Exercise brief: A single number is required: how many lines in the data below contain "board".

Stored data entries
__________
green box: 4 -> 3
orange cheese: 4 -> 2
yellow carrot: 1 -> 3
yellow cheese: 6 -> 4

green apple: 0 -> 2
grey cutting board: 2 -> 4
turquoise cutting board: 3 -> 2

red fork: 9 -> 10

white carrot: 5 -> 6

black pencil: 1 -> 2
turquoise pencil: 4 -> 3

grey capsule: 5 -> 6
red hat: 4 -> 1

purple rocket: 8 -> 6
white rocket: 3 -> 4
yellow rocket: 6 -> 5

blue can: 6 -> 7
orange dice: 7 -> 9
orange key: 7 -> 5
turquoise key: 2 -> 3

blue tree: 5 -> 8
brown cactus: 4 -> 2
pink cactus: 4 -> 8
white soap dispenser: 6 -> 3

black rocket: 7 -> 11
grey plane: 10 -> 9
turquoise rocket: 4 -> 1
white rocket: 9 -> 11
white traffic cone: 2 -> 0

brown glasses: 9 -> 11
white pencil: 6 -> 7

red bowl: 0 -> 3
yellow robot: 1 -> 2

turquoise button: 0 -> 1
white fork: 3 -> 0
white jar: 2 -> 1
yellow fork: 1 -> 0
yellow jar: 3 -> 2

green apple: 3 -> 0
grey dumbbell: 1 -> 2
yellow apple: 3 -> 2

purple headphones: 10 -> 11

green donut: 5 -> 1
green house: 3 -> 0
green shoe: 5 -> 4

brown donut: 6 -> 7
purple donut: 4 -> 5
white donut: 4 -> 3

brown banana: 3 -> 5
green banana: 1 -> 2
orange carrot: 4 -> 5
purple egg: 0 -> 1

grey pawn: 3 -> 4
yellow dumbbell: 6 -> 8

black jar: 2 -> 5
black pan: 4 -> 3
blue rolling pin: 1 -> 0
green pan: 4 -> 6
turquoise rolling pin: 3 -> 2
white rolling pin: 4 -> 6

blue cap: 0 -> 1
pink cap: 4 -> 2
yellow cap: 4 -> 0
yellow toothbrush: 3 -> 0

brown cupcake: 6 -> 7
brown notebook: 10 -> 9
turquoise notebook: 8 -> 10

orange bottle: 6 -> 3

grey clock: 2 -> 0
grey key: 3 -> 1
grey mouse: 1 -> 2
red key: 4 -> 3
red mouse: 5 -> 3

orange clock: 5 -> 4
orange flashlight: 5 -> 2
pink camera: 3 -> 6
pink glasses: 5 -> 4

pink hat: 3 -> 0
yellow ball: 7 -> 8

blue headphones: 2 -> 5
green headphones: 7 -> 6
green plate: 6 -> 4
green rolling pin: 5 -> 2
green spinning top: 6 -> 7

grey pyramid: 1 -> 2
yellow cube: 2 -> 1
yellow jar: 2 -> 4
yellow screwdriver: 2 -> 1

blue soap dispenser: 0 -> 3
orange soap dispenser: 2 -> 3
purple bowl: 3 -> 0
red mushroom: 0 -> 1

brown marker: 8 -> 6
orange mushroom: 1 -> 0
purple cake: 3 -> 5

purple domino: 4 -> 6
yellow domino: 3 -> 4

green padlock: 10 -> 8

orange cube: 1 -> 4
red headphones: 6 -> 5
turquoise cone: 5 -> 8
__________
Completed exercise: 2